_Prompt_: Working from the line that contains "was: DarkBrownPearFruit (1st from left)" down to the last line below, repeat each line exactly.

(Stored entries)

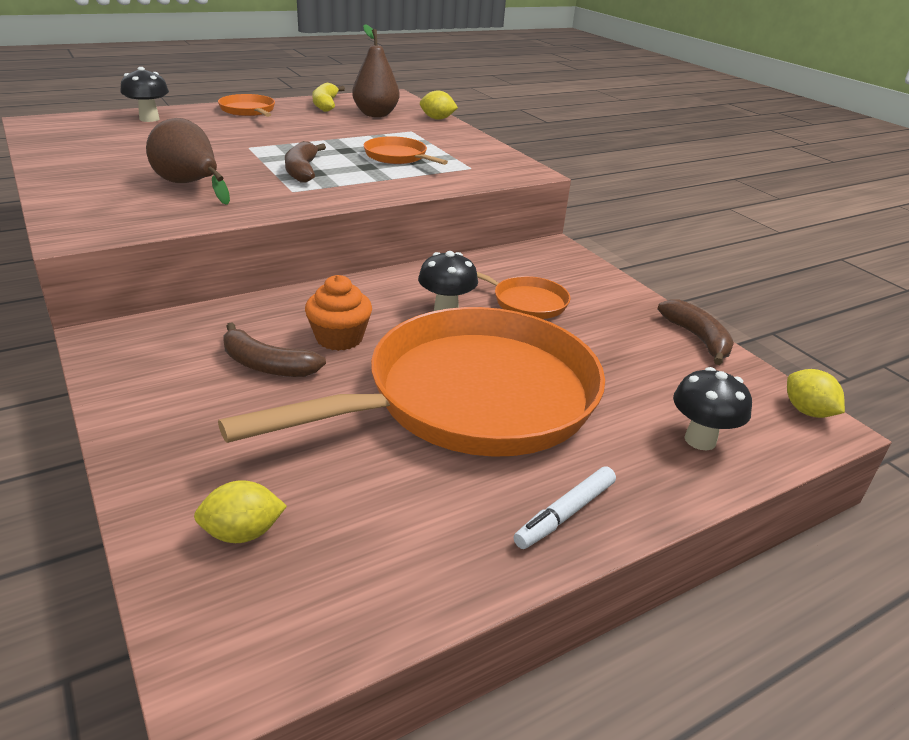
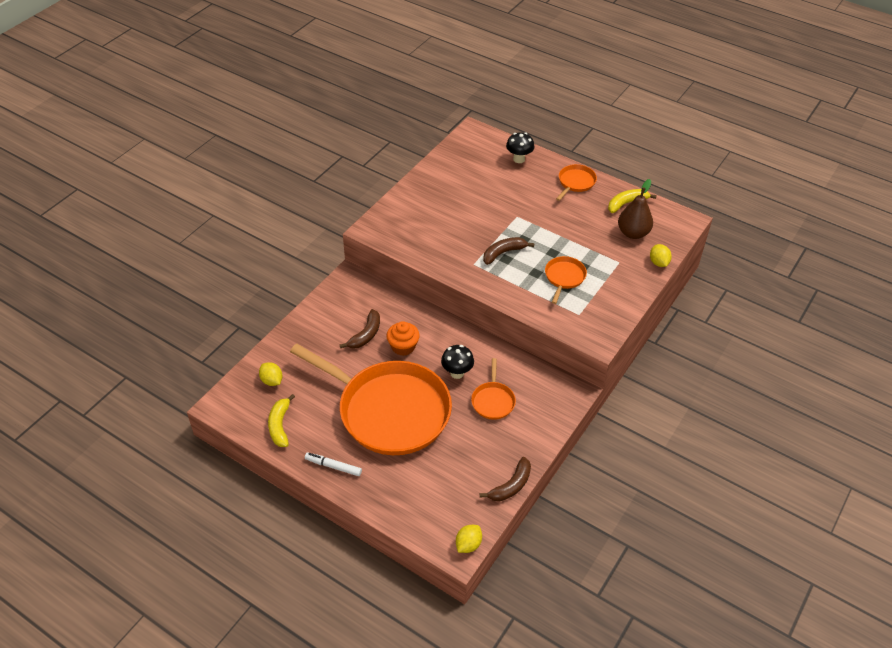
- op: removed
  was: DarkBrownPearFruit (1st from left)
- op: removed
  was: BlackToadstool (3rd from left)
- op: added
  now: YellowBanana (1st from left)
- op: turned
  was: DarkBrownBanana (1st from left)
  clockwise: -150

_Solved exercise_:
  was: DarkBrownPearFruit (1st from left)
- op: removed
  was: BlackToadstool (3rd from left)
- op: added
  now: YellowBanana (1st from left)
- op: turned
  was: DarkBrownBanana (1st from left)
  clockwise: -150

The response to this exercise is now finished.